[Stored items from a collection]
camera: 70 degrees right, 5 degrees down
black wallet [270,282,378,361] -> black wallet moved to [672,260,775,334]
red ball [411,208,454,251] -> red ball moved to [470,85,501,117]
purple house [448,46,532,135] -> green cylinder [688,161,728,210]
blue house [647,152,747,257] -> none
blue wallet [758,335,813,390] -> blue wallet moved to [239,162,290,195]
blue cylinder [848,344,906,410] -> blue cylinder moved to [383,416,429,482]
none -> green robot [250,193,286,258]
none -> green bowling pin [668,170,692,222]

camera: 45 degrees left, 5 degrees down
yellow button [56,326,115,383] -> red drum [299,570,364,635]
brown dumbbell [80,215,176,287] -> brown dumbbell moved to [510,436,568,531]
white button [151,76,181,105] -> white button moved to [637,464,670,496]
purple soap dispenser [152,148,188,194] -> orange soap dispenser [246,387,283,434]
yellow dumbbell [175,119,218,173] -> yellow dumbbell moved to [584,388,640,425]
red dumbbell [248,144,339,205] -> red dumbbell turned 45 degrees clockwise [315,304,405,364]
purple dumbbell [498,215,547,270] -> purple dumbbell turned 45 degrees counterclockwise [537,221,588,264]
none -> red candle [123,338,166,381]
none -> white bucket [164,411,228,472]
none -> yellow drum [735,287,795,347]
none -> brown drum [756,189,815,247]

==

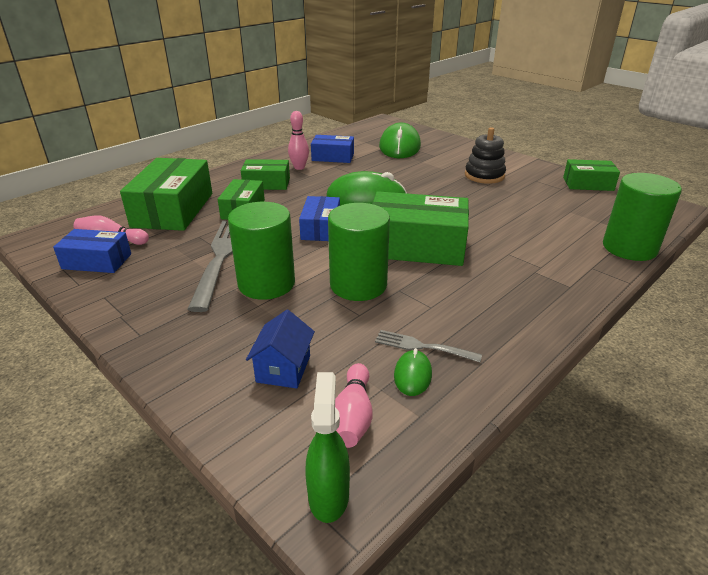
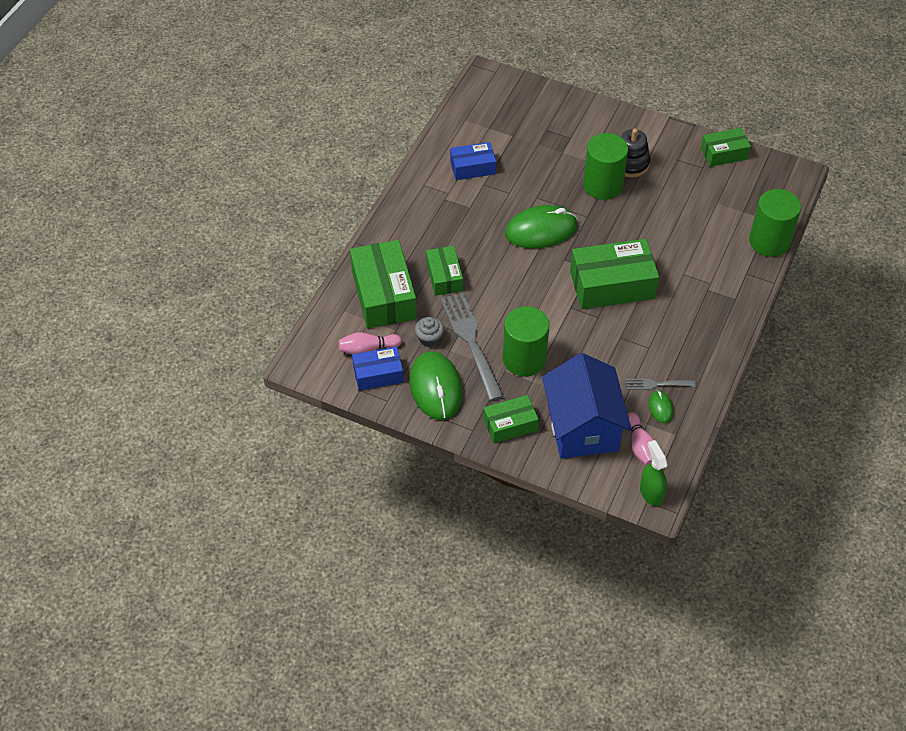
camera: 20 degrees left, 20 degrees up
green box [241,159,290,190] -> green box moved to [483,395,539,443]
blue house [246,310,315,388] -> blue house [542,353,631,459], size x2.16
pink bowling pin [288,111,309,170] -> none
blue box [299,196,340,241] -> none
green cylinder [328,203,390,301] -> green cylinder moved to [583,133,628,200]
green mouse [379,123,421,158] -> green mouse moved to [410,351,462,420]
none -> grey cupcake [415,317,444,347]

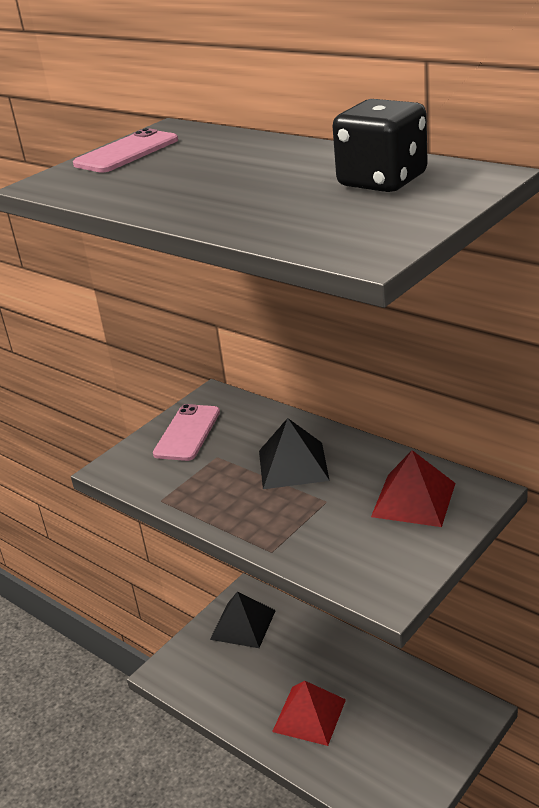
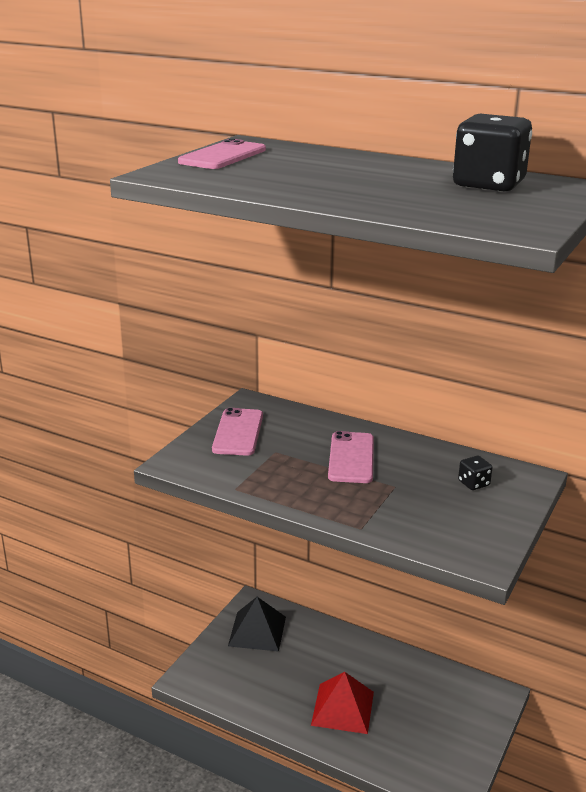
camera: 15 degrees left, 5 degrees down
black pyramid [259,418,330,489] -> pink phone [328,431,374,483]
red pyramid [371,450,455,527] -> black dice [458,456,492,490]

WORK INSTRUCTIONS
Word for word, retype the lines in the entries above that run from the one with "none -> grey cupcake [415,317,444,347]" through the one with "red pyramid [371,450,455,527]". Both ends count; pictures do not.

TASK OUTPUT
none -> grey cupcake [415,317,444,347]

camera: 15 degrees left, 5 degrees down
black pyramid [259,418,330,489] -> pink phone [328,431,374,483]
red pyramid [371,450,455,527] -> black dice [458,456,492,490]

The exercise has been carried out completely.